▶ [Data supplied]:

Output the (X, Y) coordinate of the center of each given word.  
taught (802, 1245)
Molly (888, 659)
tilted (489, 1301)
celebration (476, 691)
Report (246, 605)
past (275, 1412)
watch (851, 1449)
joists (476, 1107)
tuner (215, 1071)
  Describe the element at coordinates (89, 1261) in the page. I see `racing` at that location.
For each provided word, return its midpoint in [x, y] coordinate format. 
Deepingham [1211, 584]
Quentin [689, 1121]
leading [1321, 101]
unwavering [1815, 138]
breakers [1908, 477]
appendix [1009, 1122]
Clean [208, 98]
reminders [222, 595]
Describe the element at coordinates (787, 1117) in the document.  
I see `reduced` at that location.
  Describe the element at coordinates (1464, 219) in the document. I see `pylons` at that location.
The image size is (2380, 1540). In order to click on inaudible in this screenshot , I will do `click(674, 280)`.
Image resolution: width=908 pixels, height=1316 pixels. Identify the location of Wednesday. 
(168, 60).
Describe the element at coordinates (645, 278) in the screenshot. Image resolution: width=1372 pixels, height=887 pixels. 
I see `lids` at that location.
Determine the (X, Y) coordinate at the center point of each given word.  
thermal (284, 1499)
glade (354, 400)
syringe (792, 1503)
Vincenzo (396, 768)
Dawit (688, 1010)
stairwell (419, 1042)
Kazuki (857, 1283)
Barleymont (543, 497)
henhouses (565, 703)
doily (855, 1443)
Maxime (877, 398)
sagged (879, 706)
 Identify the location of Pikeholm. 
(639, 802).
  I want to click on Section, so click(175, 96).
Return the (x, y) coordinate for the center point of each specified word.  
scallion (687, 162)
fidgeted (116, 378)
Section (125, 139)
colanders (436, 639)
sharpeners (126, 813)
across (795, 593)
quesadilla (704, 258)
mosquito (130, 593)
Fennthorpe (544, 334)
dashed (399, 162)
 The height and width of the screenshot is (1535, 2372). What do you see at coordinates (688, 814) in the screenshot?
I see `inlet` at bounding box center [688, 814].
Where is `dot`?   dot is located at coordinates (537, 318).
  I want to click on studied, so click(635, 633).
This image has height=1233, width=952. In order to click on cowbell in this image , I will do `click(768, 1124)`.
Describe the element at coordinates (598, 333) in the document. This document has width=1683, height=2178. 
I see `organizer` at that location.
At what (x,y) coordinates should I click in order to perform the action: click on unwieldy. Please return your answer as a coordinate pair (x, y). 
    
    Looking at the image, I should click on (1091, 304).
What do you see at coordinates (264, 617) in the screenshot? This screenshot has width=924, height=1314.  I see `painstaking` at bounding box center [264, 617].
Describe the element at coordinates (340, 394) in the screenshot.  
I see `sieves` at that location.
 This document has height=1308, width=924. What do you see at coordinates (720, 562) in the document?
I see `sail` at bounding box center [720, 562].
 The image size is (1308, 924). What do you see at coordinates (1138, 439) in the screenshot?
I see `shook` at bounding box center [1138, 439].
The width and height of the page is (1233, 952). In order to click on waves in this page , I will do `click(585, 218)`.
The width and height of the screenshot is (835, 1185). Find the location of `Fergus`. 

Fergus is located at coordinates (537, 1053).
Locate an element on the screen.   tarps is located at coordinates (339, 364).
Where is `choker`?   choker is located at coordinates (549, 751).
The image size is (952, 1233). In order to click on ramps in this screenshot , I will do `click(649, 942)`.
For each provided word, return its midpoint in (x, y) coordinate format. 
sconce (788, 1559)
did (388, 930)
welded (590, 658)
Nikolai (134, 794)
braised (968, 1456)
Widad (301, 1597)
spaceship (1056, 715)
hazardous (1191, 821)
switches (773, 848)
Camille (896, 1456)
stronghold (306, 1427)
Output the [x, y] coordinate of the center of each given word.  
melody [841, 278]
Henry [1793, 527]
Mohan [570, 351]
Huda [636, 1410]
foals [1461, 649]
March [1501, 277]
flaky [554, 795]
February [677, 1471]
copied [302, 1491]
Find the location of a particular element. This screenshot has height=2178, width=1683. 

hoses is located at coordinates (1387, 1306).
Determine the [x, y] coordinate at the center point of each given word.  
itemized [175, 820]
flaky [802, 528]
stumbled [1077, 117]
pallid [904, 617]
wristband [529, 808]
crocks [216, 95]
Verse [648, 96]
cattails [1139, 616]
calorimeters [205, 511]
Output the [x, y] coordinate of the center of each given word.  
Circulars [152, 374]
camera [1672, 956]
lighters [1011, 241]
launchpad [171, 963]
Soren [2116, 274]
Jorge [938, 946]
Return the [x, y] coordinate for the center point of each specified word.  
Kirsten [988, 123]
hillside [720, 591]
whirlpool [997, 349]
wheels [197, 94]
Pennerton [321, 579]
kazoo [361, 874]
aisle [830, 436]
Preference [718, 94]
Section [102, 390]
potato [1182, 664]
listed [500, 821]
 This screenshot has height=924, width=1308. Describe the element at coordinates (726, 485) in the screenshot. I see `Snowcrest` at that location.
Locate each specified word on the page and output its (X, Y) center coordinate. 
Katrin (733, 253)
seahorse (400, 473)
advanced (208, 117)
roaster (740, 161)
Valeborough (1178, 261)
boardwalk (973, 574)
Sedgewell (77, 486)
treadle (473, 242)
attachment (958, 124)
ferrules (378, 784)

▶ [Work to do]: Render the items above as a JSON list of strings, with one string per line and blank lines omitted.

▶ [Expected output]:
[
  "Output the (X, Y) coordinate of the center of each given word.  ",
  "taught (802, 1245)",
  "Molly (888, 659)",
  "tilted (489, 1301)",
  "celebration (476, 691)",
  "Report (246, 605)",
  "past (275, 1412)",
  "watch (851, 1449)",
  "joists (476, 1107)",
  "tuner (215, 1071)",
  "  Describe the element at coordinates (89, 1261) in the page. I see `racing` at that location.",
  "For each provided word, return its midpoint in [x, y] coordinate format. ",
  "Deepingham [1211, 584]",
  "Quentin [689, 1121]",
  "leading [1321, 101]",
  "unwavering [1815, 138]",
  "breakers [1908, 477]",
  "appendix [1009, 1122]",
  "Clean [208, 98]",
  "reminders [222, 595]",
  "Describe the element at coordinates (787, 1117) in the document.  ",
  "I see `reduced` at that location.",
  "  Describe the element at coordinates (1464, 219) in the document. I see `pylons` at that location.",
  "The image size is (2380, 1540). In order to click on inaudible in this screenshot , I will do `click(674, 280)`.",
  "Image resolution: width=908 pixels, height=1316 pixels. Identify the location of Wednesday. ",
  "(168, 60).",
  "Describe the element at coordinates (645, 278) in the screenshot. Image resolution: width=1372 pixels, height=887 pixels. ",
  "I see `lids` at that location.",
  "Determine the (X, Y) coordinate at the center point of each given word.  ",
  "thermal (284, 1499)",
  "glade (354, 400)",
  "syringe (792, 1503)",
  "Vincenzo (396, 768)",
  "Dawit (688, 1010)",
  "stairwell (419, 1042)",
  "Kazuki (857, 1283)",
  "Barleymont (543, 497)",
  "henhouses (565, 703)",
  "doily (855, 1443)",
  "Maxime (877, 398)",
  "sagged (879, 706)",
  " Identify the location of Pikeholm. ",
  "(639, 802).",
  "  I want to click on Section, so click(175, 96).",
  "Return the (x, y) coordinate for the center point of each specified word.  ",
  "scallion (687, 162)",
  "fidgeted (116, 378)",
  "Section (125, 139)",
  "colanders (436, 639)",
  "sharpeners (126, 813)",
  "across (795, 593)",
  "quesadilla (704, 258)",
  "mosquito (130, 593)",
  "Fennthorpe (544, 334)",
  "dashed (399, 162)",
  " The height and width of the screenshot is (1535, 2372). What do you see at coordinates (688, 814) in the screenshot?",
  "I see `inlet` at bounding box center [688, 814].",
  "Where is `dot`?   dot is located at coordinates (537, 318).",
  "  I want to click on studied, so click(635, 633).",
  "This image has height=1233, width=952. In order to click on cowbell in this image , I will do `click(768, 1124)`.",
  "Describe the element at coordinates (598, 333) in the document. This document has width=1683, height=2178. ",
  "I see `organizer` at that location.",
  "At what (x,y) coordinates should I click in order to perform the action: click on unwieldy. Please return your answer as a coordinate pair (x, y). ",
  "    Looking at the image, I should click on (1091, 304).",
  "What do you see at coordinates (264, 617) in the screenshot? This screenshot has width=924, height=1314.  I see `painstaking` at bounding box center [264, 617].",
  "Describe the element at coordinates (340, 394) in the screenshot.  ",
  "I see `sieves` at that location.",
  " This document has height=1308, width=924. What do you see at coordinates (720, 562) in the document?",
  "I see `sail` at bounding box center [720, 562].",
  " The image size is (1308, 924). What do you see at coordinates (1138, 439) in the screenshot?",
  "I see `shook` at bounding box center [1138, 439].",
  "The width and height of the page is (1233, 952). In order to click on waves in this page , I will do `click(585, 218)`.",
  "The width and height of the screenshot is (835, 1185). Find the location of `Fergus`. ",
  "Fergus is located at coordinates (537, 1053).",
  "Locate an element on the screen.   tarps is located at coordinates (339, 364).",
  "Where is `choker`?   choker is located at coordinates (549, 751).",
  "The image size is (952, 1233). In order to click on ramps in this screenshot , I will do `click(649, 942)`.",
  "For each provided word, return its midpoint in (x, y) coordinate format. ",
  "sconce (788, 1559)",
  "did (388, 930)",
  "welded (590, 658)",
  "Nikolai (134, 794)",
  "braised (968, 1456)",
  "Widad (301, 1597)",
  "spaceship (1056, 715)",
  "hazardous (1191, 821)",
  "switches (773, 848)",
  "Camille (896, 1456)",
  "stronghold (306, 1427)",
  "Output the [x, y] coordinate of the center of each given word.  ",
  "melody [841, 278]",
  "Henry [1793, 527]",
  "Mohan [570, 351]",
  "Huda [636, 1410]",
  "foals [1461, 649]",
  "March [1501, 277]",
  "flaky [554, 795]",
  "February [677, 1471]",
  "copied [302, 1491]",
  "Find the location of a particular element. This screenshot has height=2178, width=1683. ",
  "hoses is located at coordinates (1387, 1306).",
  "Determine the [x, y] coordinate at the center point of each given word.  ",
  "itemized [175, 820]",
  "flaky [802, 528]",
  "stumbled [1077, 117]",
  "pallid [904, 617]",
  "wristband [529, 808]",
  "crocks [216, 95]",
  "Verse [648, 96]",
  "cattails [1139, 616]",
  "calorimeters [205, 511]",
  "Output the [x, y] coordinate of the center of each given word.  ",
  "Circulars [152, 374]",
  "camera [1672, 956]",
  "lighters [1011, 241]",
  "launchpad [171, 963]",
  "Soren [2116, 274]",
  "Jorge [938, 946]",
  "Return the [x, y] coordinate for the center point of each specified word.  ",
  "Kirsten [988, 123]",
  "hillside [720, 591]",
  "whirlpool [997, 349]",
  "wheels [197, 94]",
  "Pennerton [321, 579]",
  "kazoo [361, 874]",
  "aisle [830, 436]",
  "Preference [718, 94]",
  "Section [102, 390]",
  "potato [1182, 664]",
  "listed [500, 821]",
  " This screenshot has height=924, width=1308. Describe the element at coordinates (726, 485) in the screenshot. I see `Snowcrest` at that location.",
  "Locate each specified word on the page and output its (X, Y) center coordinate. ",
  "Katrin (733, 253)",
  "seahorse (400, 473)",
  "advanced (208, 117)",
  "roaster (740, 161)",
  "Valeborough (1178, 261)",
  "boardwalk (973, 574)",
  "Sedgewell (77, 486)",
  "treadle (473, 242)",
  "attachment (958, 124)",
  "ferrules (378, 784)"
]